Exercise material:
|---|
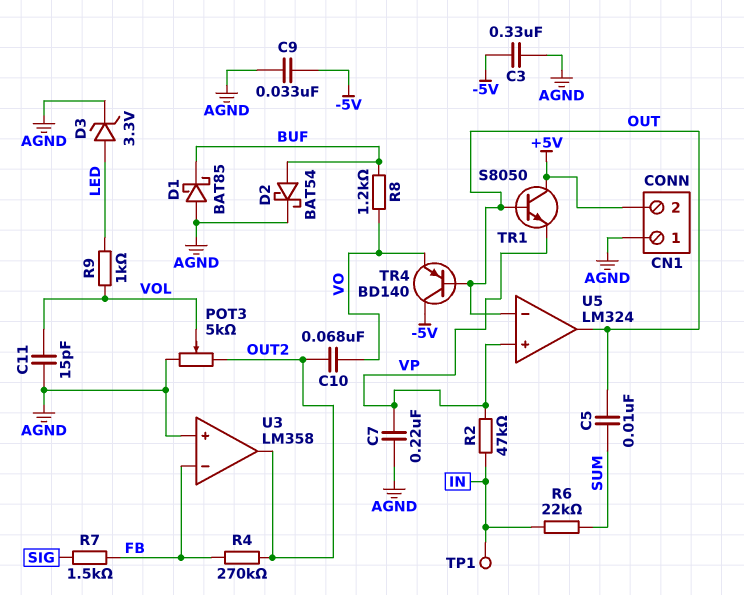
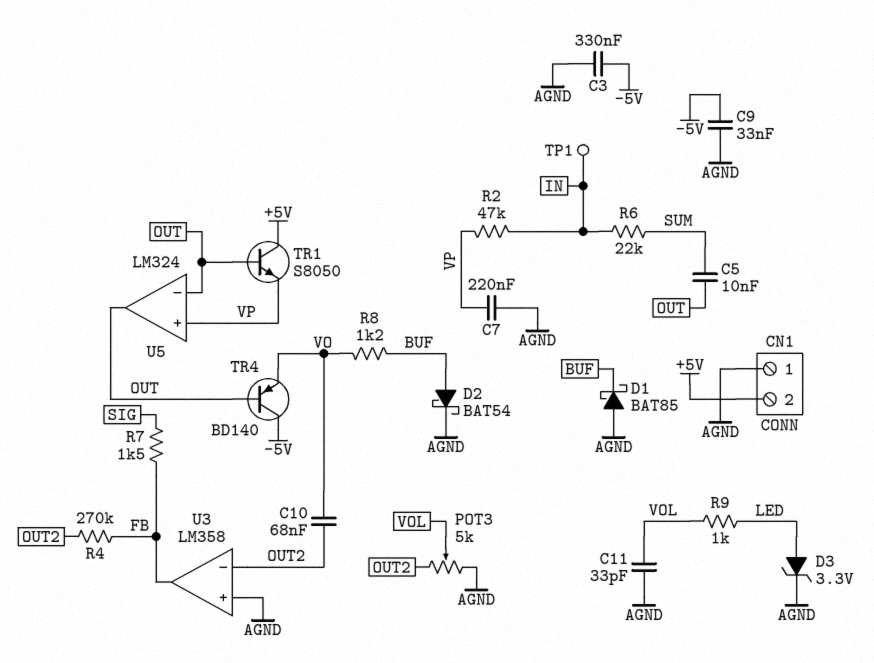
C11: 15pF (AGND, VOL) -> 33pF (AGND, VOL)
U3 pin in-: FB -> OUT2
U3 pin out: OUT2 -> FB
|---|
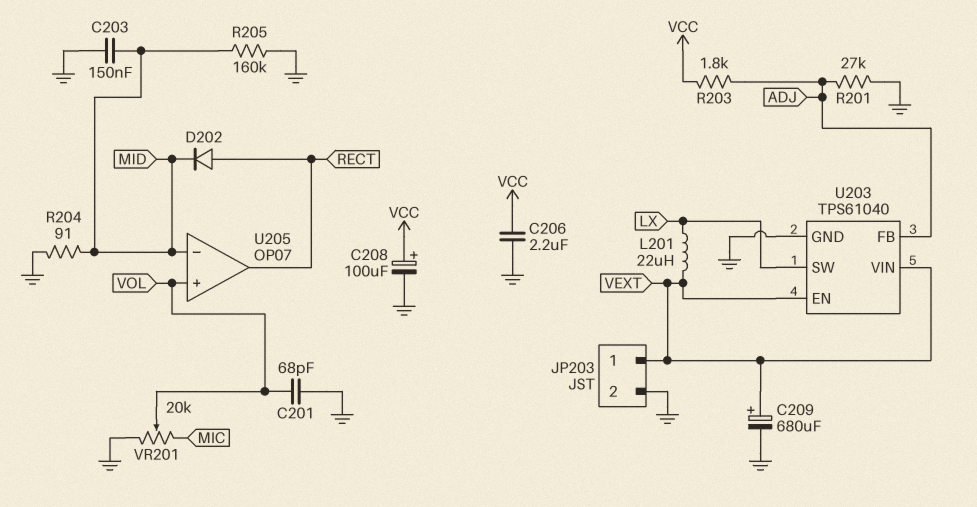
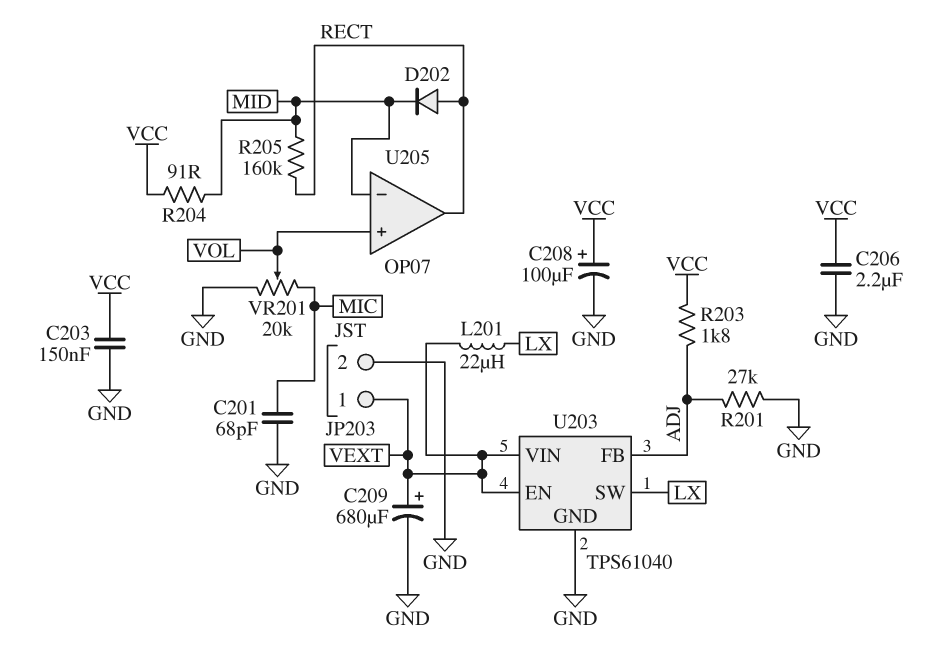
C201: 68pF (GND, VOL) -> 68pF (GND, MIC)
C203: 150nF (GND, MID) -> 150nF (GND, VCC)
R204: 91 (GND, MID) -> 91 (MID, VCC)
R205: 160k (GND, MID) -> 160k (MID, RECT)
|---|
Task to complete:
The range runs from the line with "C201: 68pF (GND, VOL) -> 68pF (GND, MIC)" up to and including the line with "R205: 160k (GND, MID) -> 160k (MID, RECT)" in the listing above; please write out exactly those lines and nothing more.

Written response:
C201: 68pF (GND, VOL) -> 68pF (GND, MIC)
C203: 150nF (GND, MID) -> 150nF (GND, VCC)
R204: 91 (GND, MID) -> 91 (MID, VCC)
R205: 160k (GND, MID) -> 160k (MID, RECT)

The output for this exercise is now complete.